# What you have to do:
Give back the full listing as written. No pictures go with it.

··· Dataset section

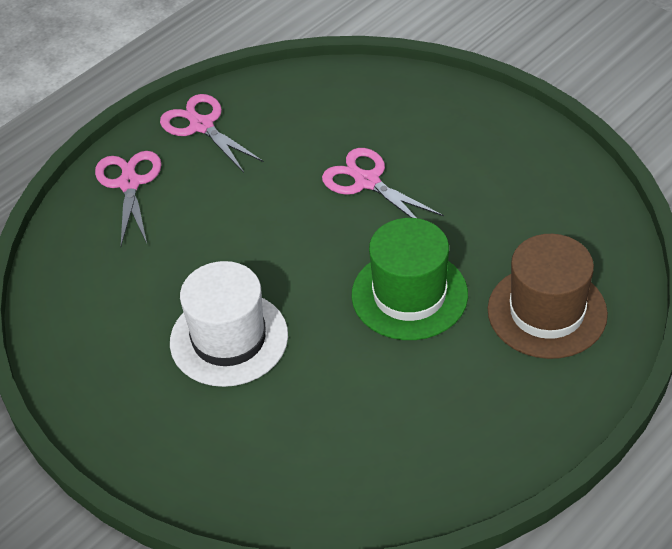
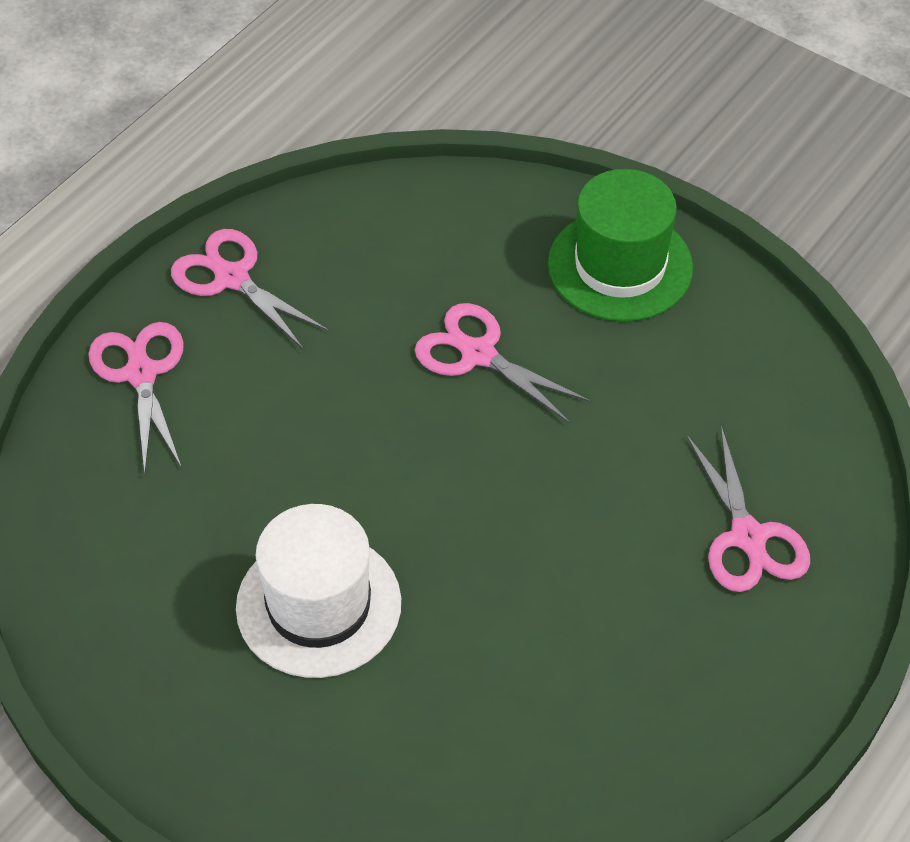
camera: 10 degrees left, 5 degrees up
(409, 295) = (559, 523): green hat -> green hat (620, 266)
(547, 312) = (748, 537): brown hat -> pink scissors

······

# Output of the exercise:
camera: 10 degrees left, 5 degrees up
(409, 295) = (559, 523): green hat -> green hat (620, 266)
(547, 312) = (748, 537): brown hat -> pink scissors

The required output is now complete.